Excerpts from a spatial reasoning dataset
>> Start

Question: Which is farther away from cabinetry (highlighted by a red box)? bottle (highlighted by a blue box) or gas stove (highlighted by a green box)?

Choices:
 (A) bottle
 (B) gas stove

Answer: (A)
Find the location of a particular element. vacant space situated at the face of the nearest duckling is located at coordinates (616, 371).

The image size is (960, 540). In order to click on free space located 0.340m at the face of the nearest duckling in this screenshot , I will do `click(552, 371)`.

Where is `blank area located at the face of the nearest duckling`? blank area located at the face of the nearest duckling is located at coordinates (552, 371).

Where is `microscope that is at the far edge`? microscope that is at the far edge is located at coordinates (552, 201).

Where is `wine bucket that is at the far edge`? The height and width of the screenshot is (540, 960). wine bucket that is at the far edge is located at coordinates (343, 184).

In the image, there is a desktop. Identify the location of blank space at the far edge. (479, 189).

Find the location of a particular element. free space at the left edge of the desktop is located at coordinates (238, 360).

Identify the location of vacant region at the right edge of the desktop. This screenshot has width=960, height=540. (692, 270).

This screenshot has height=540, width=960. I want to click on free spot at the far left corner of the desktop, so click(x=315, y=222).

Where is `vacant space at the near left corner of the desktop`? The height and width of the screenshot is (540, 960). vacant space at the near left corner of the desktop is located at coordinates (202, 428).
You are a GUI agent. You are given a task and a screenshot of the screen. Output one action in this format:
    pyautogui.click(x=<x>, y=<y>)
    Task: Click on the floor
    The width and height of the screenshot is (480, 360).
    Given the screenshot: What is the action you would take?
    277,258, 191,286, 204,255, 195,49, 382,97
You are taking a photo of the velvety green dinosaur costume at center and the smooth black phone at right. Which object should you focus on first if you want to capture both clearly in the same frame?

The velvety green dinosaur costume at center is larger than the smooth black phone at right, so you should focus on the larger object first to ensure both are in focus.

>> End

_STATED TASK:_ Copy all of the records above word for word, keeping every line in its original order and form.

_RESULT:_
Question: Which is farther away from cabinetry (highlighted by a red box)? bottle (highlighted by a blue box) or gas stove (highlighted by a green box)?

Choices:
 (A) bottle
 (B) gas stove

Answer: (A)
Find the location of a particular element. vacant space situated at the face of the nearest duckling is located at coordinates (616, 371).

The image size is (960, 540). In order to click on free space located 0.340m at the face of the nearest duckling in this screenshot , I will do `click(552, 371)`.

Where is `blank area located at the face of the nearest duckling`? blank area located at the face of the nearest duckling is located at coordinates (552, 371).

Where is `microscope that is at the far edge`? microscope that is at the far edge is located at coordinates (552, 201).

Where is `wine bucket that is at the far edge`? The height and width of the screenshot is (540, 960). wine bucket that is at the far edge is located at coordinates (343, 184).

In the image, there is a desktop. Identify the location of blank space at the far edge. (479, 189).

Find the location of a particular element. free space at the left edge of the desktop is located at coordinates (238, 360).

Identify the location of vacant region at the right edge of the desktop. This screenshot has width=960, height=540. (692, 270).

This screenshot has height=540, width=960. I want to click on free spot at the far left corner of the desktop, so click(x=315, y=222).

Where is `vacant space at the near left corner of the desktop`? The height and width of the screenshot is (540, 960). vacant space at the near left corner of the desktop is located at coordinates (202, 428).
You are a GUI agent. You are given a task and a screenshot of the screen. Output one action in this format:
    pyautogui.click(x=<x>, y=<y>)
    Task: Click on the floor
    The width and height of the screenshot is (480, 360).
    Given the screenshot: What is the action you would take?
    277,258, 191,286, 204,255, 195,49, 382,97
You are taking a photo of the velvety green dinosaur costume at center and the smooth black phone at right. Which object should you focus on first if you want to capture both clearly in the same frame?

The velvety green dinosaur costume at center is larger than the smooth black phone at right, so you should focus on the larger object first to ensure both are in focus.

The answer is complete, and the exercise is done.